Assigned task >> In the entries, find all lines that hold the word "turned" and copy them.

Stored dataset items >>

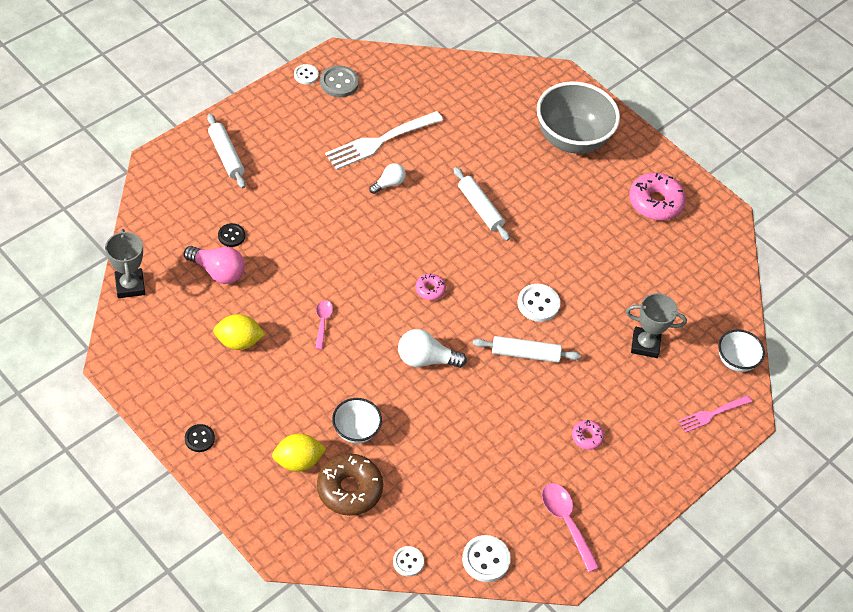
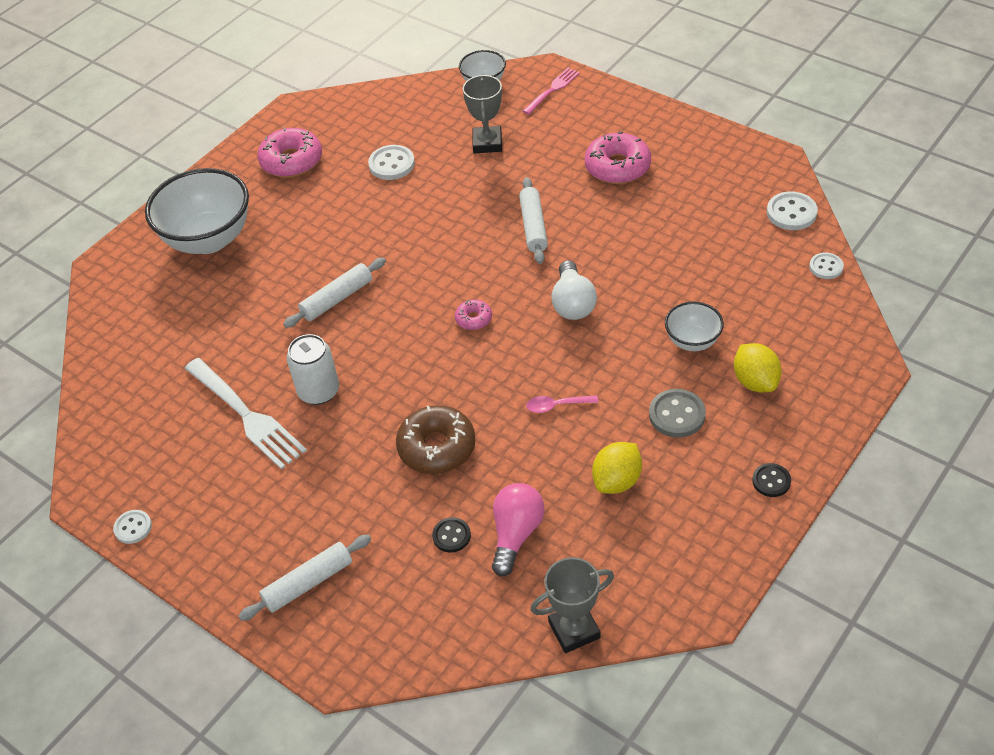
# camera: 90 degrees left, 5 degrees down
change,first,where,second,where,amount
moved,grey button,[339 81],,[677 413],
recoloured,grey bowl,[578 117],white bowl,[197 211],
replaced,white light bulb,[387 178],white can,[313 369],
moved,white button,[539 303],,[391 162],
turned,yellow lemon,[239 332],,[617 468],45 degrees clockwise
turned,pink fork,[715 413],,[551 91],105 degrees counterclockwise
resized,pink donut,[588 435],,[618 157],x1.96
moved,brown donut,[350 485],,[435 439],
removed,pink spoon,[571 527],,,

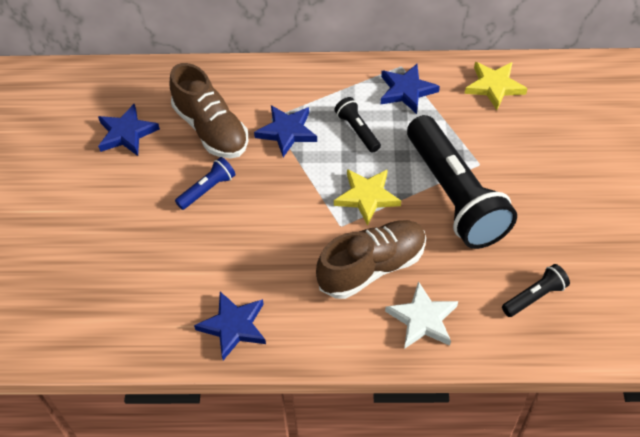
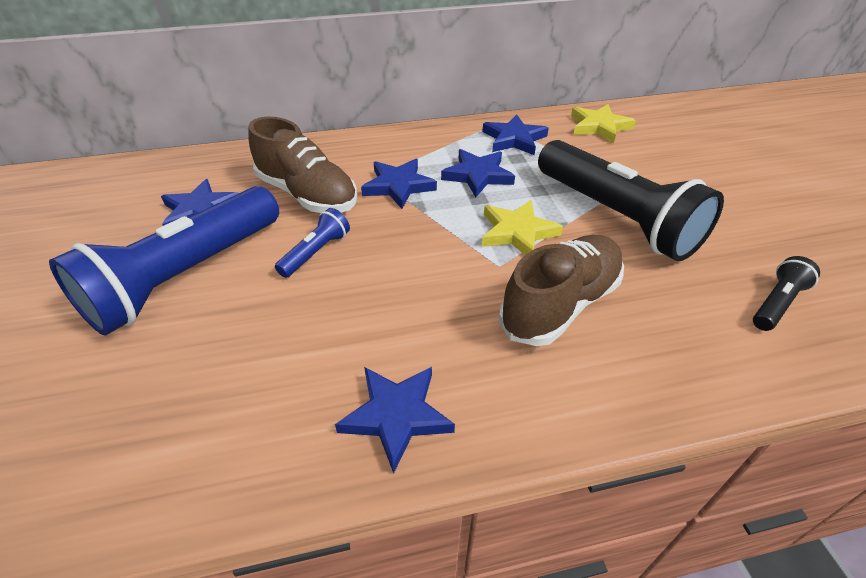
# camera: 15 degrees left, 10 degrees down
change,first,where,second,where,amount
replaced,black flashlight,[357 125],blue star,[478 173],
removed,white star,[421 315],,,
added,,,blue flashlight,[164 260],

Output for this task >>
turned,yellow lemon,[239 332],,[617 468],45 degrees clockwise
turned,pink fork,[715 413],,[551 91],105 degrees counterclockwise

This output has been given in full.